Required work: For the data below, the lines that hold "OLED" should be counted; only the resulting number is expected.

Information shown:

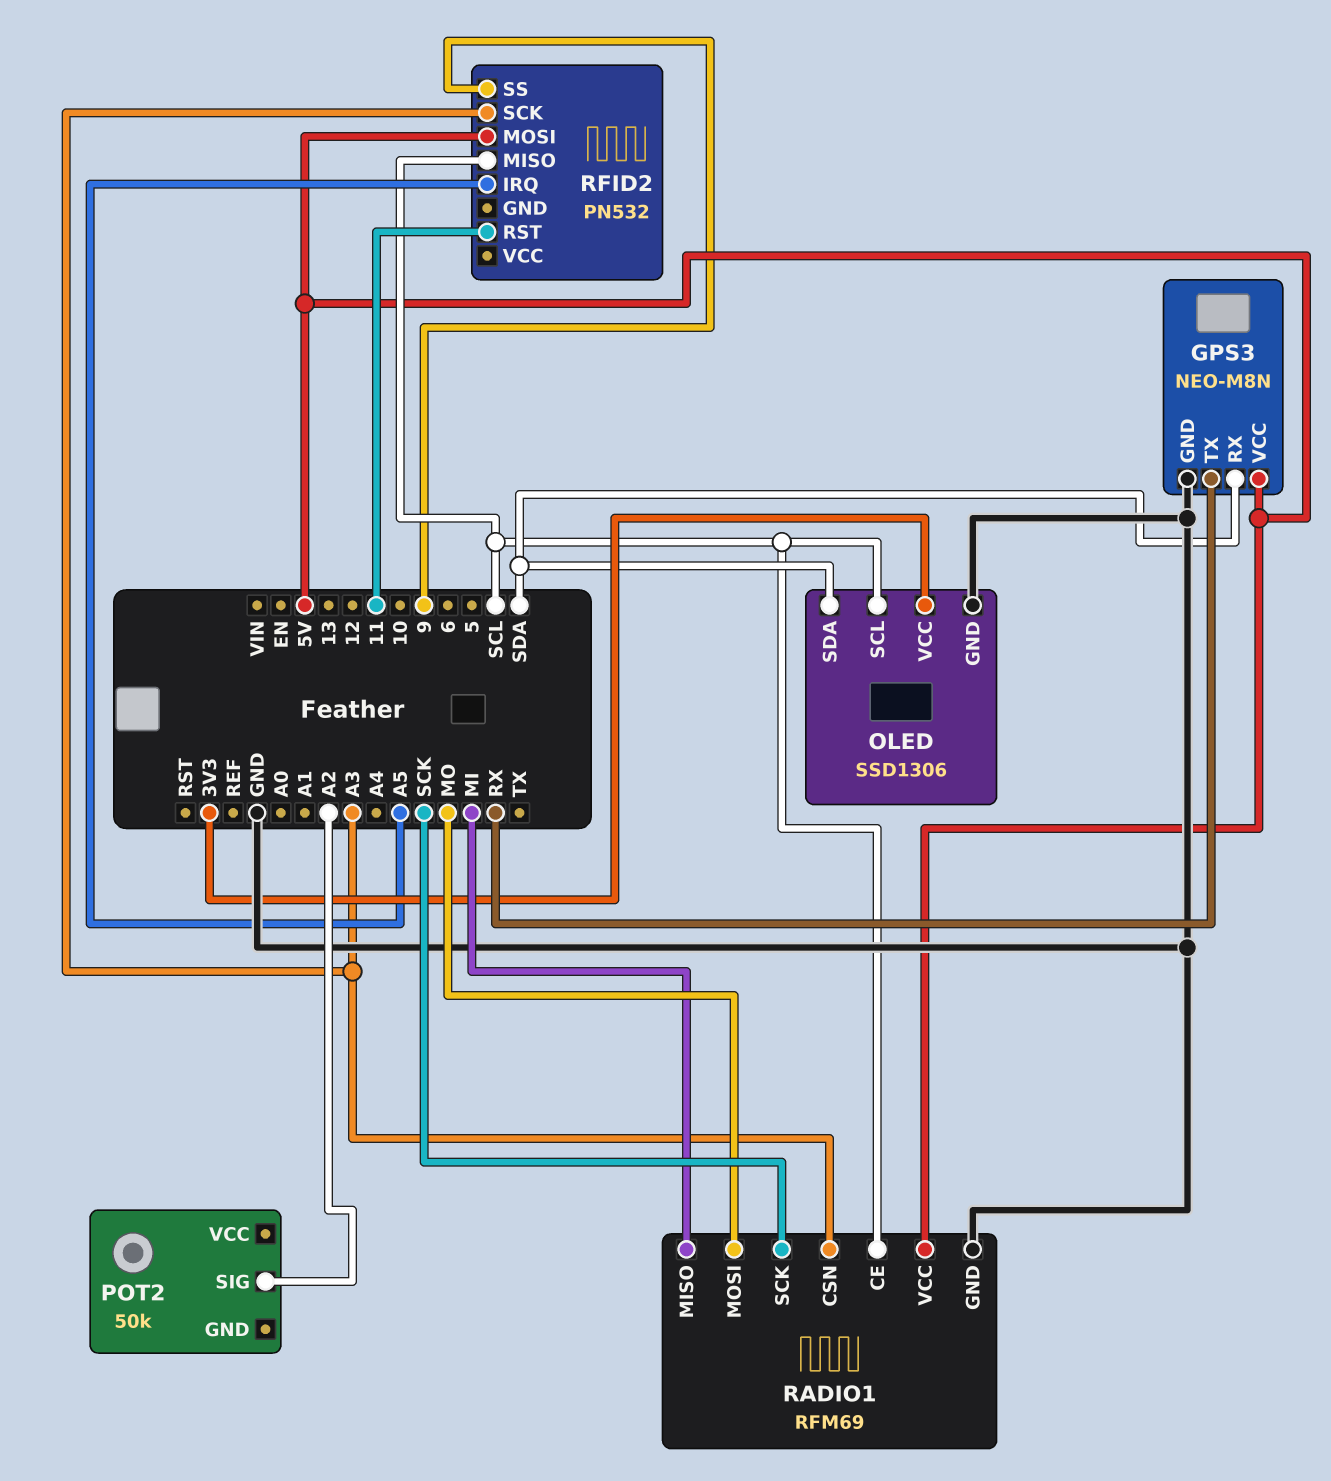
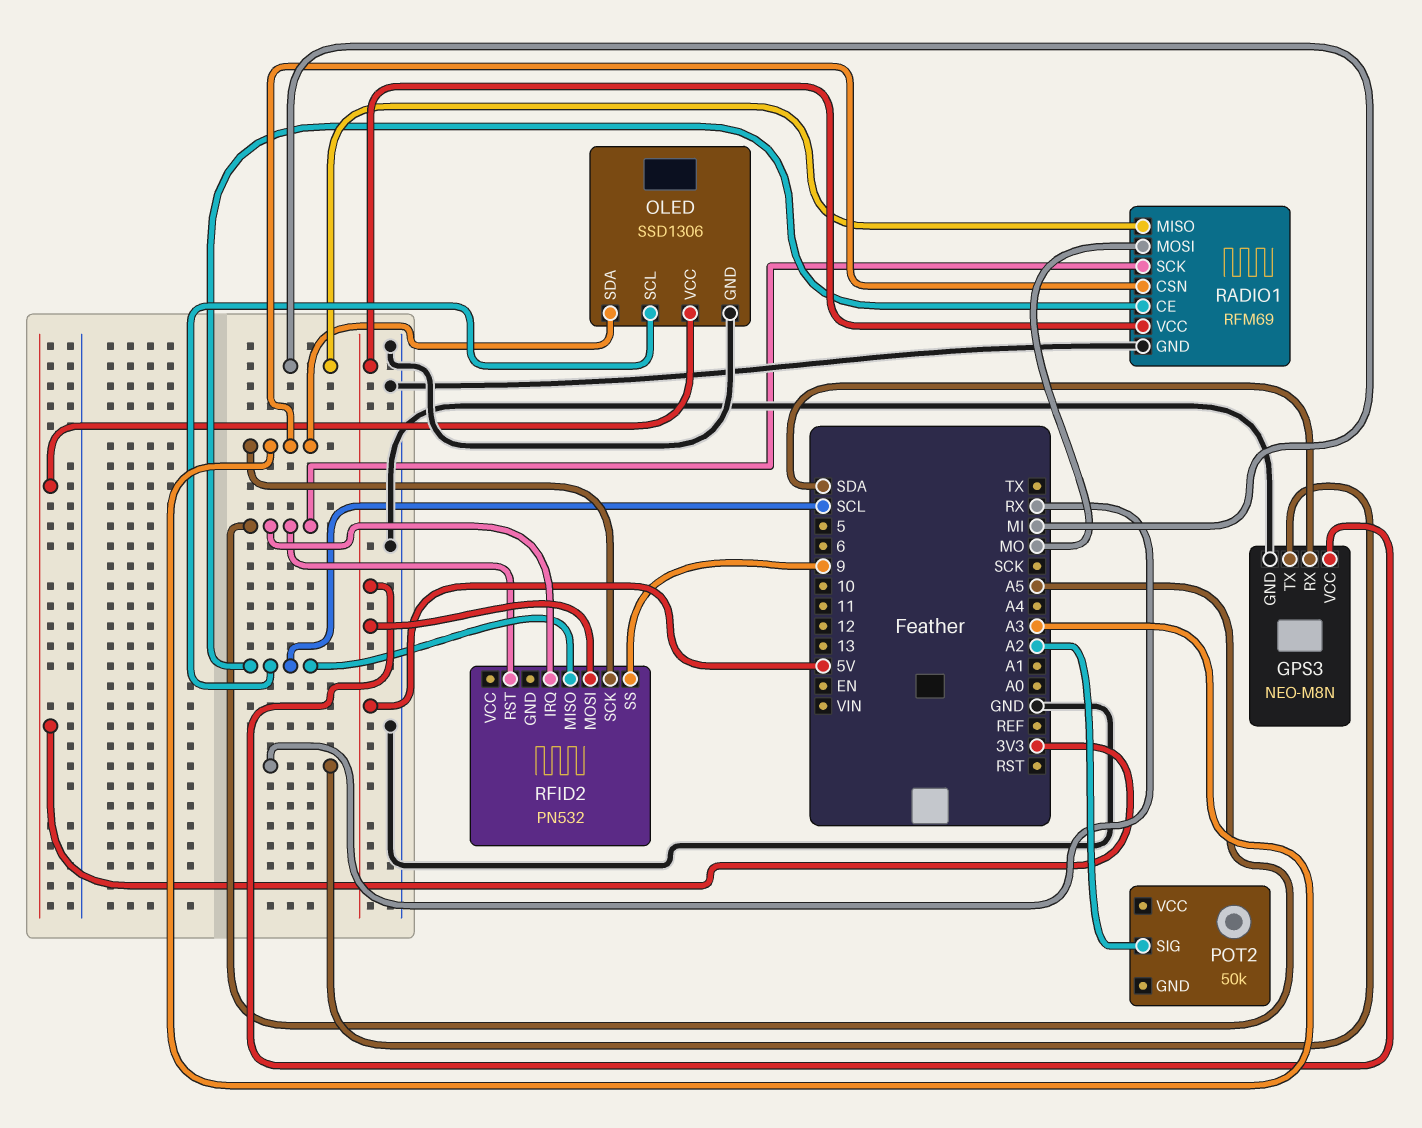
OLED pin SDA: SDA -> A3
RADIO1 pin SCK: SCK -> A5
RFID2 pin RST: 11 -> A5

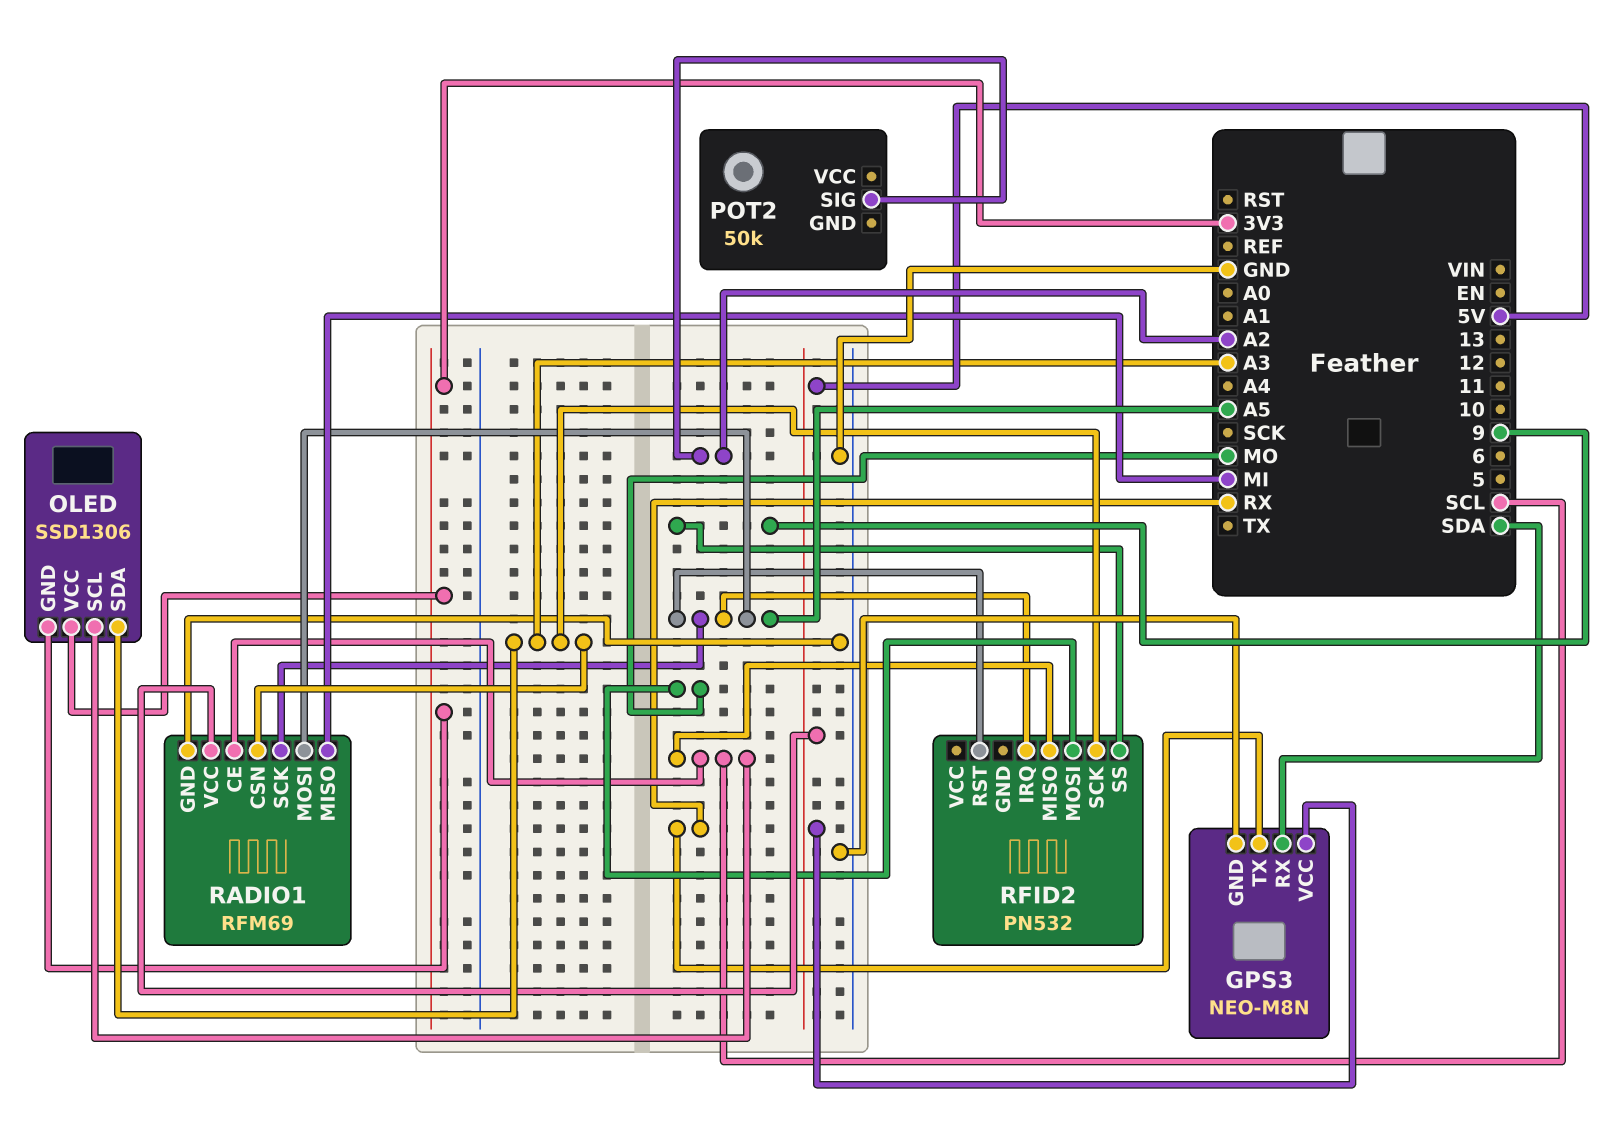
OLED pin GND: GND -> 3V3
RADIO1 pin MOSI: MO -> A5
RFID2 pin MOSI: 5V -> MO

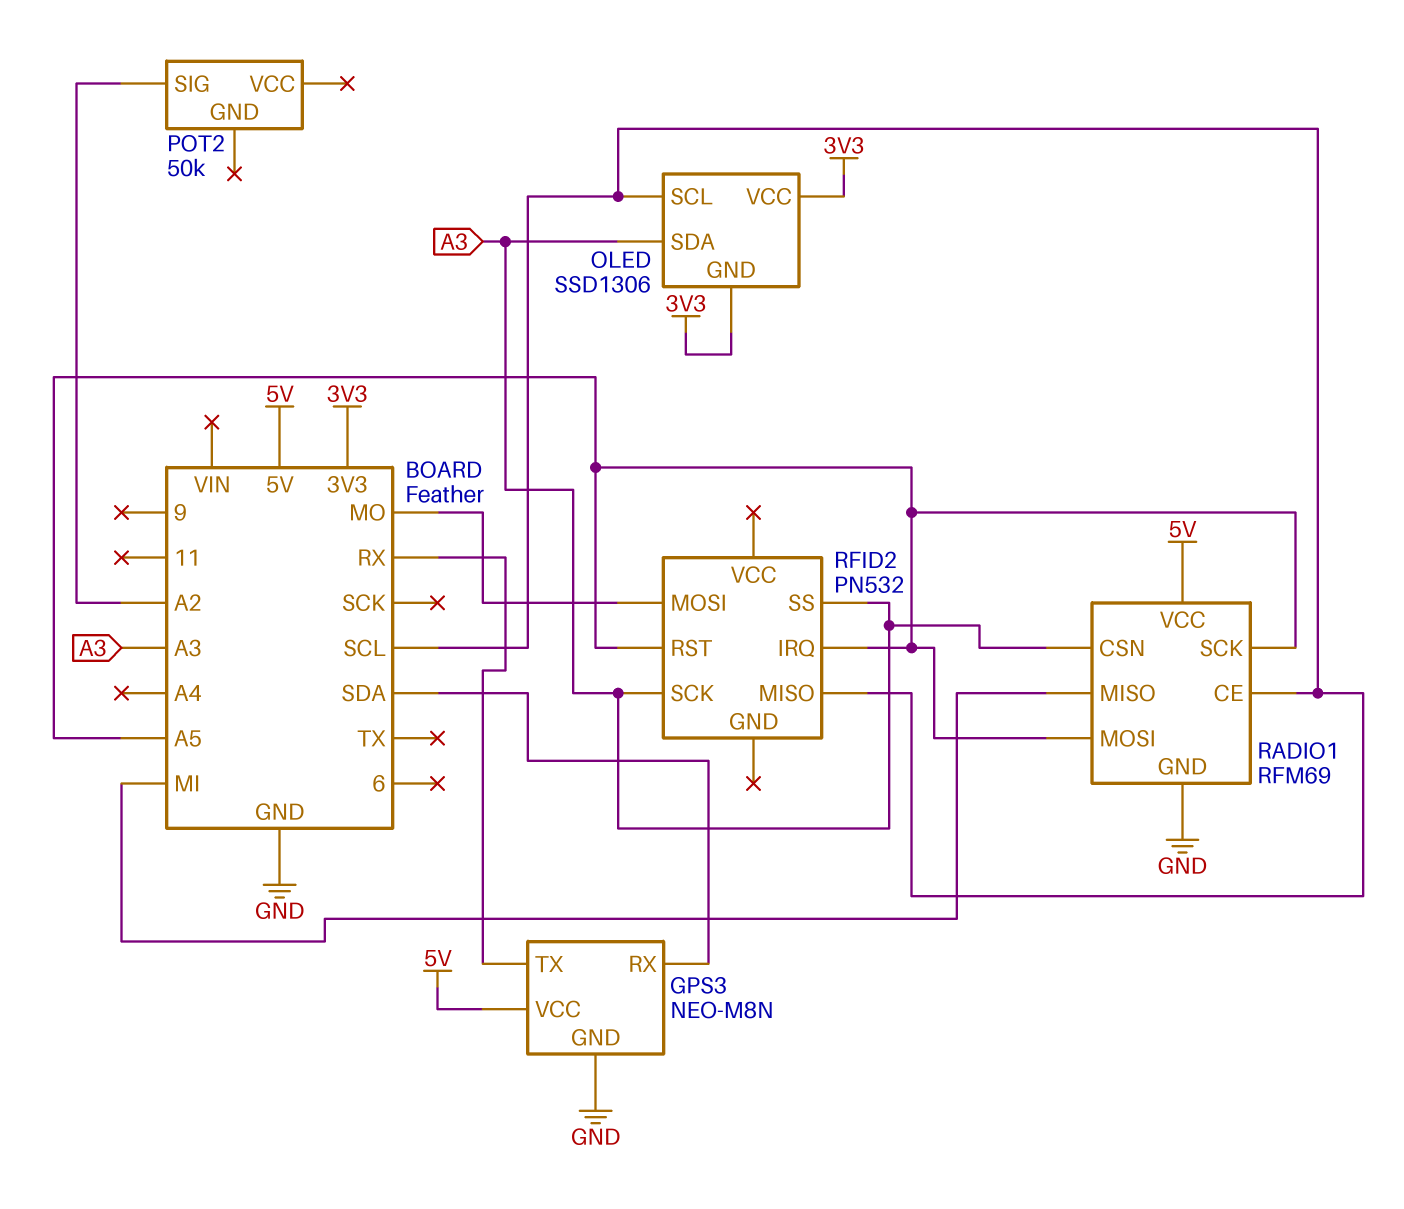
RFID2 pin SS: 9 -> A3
* * *
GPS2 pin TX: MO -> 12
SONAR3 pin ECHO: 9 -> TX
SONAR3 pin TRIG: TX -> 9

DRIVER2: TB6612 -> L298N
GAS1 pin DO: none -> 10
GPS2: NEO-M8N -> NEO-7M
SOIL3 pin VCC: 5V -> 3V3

Result of the task: 2